• YOUR INSTRUCTIONS: Please repeat the records exactly. The pictures are to be left out.

• EXTRACTED MATERIAL:
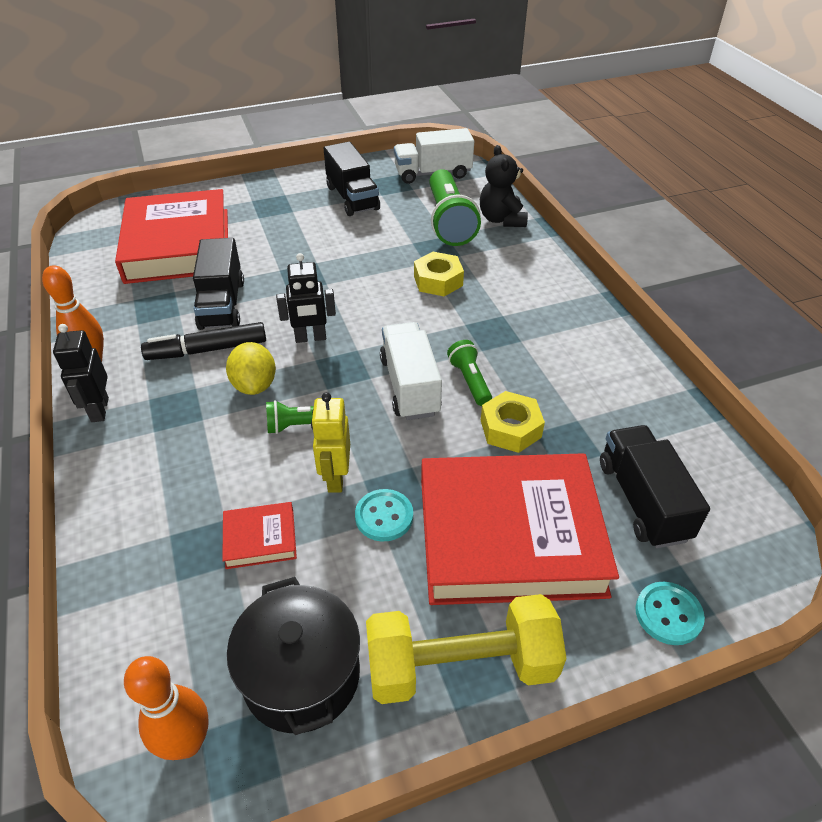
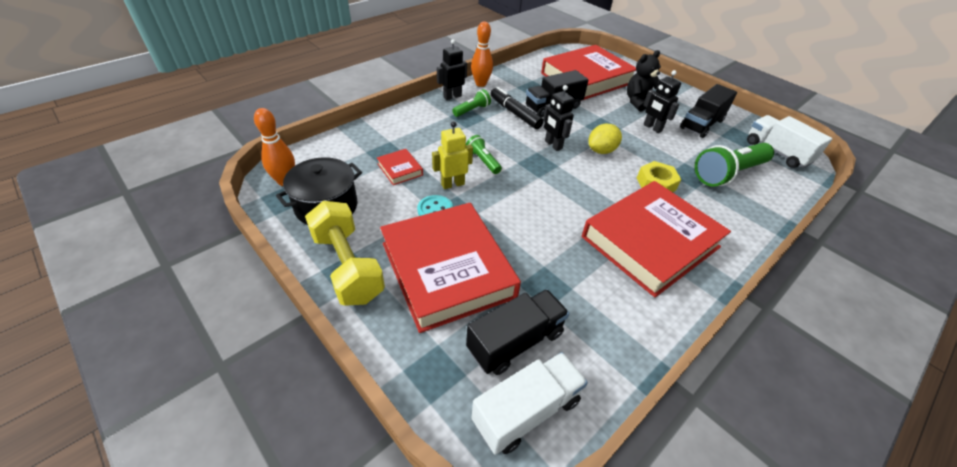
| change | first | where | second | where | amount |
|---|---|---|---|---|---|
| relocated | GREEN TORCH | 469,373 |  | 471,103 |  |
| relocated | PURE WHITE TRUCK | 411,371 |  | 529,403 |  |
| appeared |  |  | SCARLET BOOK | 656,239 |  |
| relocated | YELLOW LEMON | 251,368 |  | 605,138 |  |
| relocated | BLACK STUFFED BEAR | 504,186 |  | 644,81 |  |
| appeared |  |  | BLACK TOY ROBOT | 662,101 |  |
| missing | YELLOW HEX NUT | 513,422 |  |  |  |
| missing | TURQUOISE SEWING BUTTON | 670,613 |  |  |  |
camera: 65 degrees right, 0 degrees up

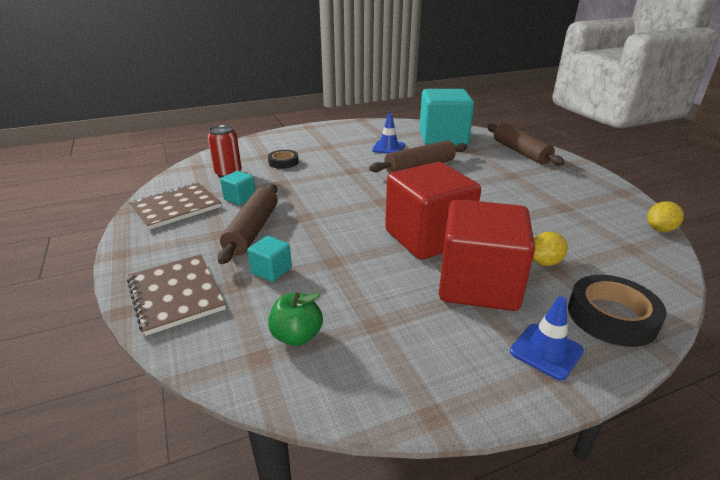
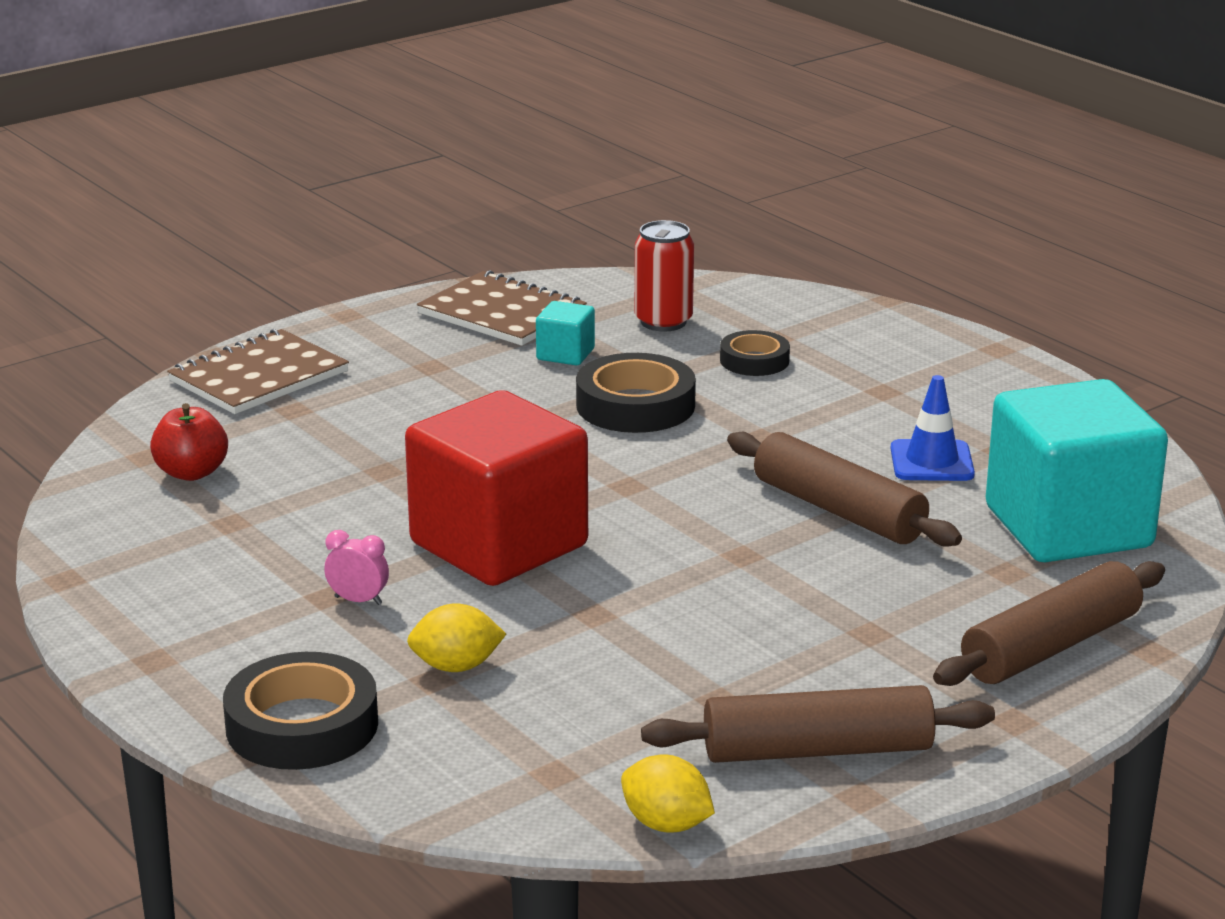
| change | first | where | second | where | amount |
|---|---|---|---|---|---|
| colour | GREEN APPLE FRUIT | 295,319 | SCARLET APPLE FRUIT | 189,442 |  |
| exchanged | SCARLET CUBE | 487,255 | ROSE-PINK ALARM CLOCK | 356,567 |  |
| spun | YELLOW LEMON | 550,249 |  | 456,637 | 45 degrees counterclockwise |
| appeared |  |  | BLACK ROLL OF TAPE | 636,393 |  |
| relocated | DARK BROWN ROLLING PIN | 248,224 |  | 818,724 |  |
| missing | TURQUOISE CUBE | 269,259 |  |  |  |
| missing | ROYAL BLUE ROAD CONE | 547,338 |  |  |  |
camera: 75 degrees right, 5 degrees down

• OUTPUT OF THE EXERCISE:
| change | first | where | second | where | amount |
|---|---|---|---|---|---|
| relocated | GREEN TORCH | 469,373 |  | 471,103 |  |
| relocated | PURE WHITE TRUCK | 411,371 |  | 529,403 |  |
| appeared |  |  | SCARLET BOOK | 656,239 |  |
| relocated | YELLOW LEMON | 251,368 |  | 605,138 |  |
| relocated | BLACK STUFFED BEAR | 504,186 |  | 644,81 |  |
| appeared |  |  | BLACK TOY ROBOT | 662,101 |  |
| missing | YELLOW HEX NUT | 513,422 |  |  |  |
| missing | TURQUOISE SEWING BUTTON | 670,613 |  |  |  |
camera: 65 degrees right, 0 degrees up

| change | first | where | second | where | amount |
|---|---|---|---|---|---|
| colour | GREEN APPLE FRUIT | 295,319 | SCARLET APPLE FRUIT | 189,442 |  |
| exchanged | SCARLET CUBE | 487,255 | ROSE-PINK ALARM CLOCK | 356,567 |  |
| spun | YELLOW LEMON | 550,249 |  | 456,637 | 45 degrees counterclockwise |
| appeared |  |  | BLACK ROLL OF TAPE | 636,393 |  |
| relocated | DARK BROWN ROLLING PIN | 248,224 |  | 818,724 |  |
| missing | TURQUOISE CUBE | 269,259 |  |  |  |
| missing | ROYAL BLUE ROAD CONE | 547,338 |  |  |  |
camera: 75 degrees right, 5 degrees down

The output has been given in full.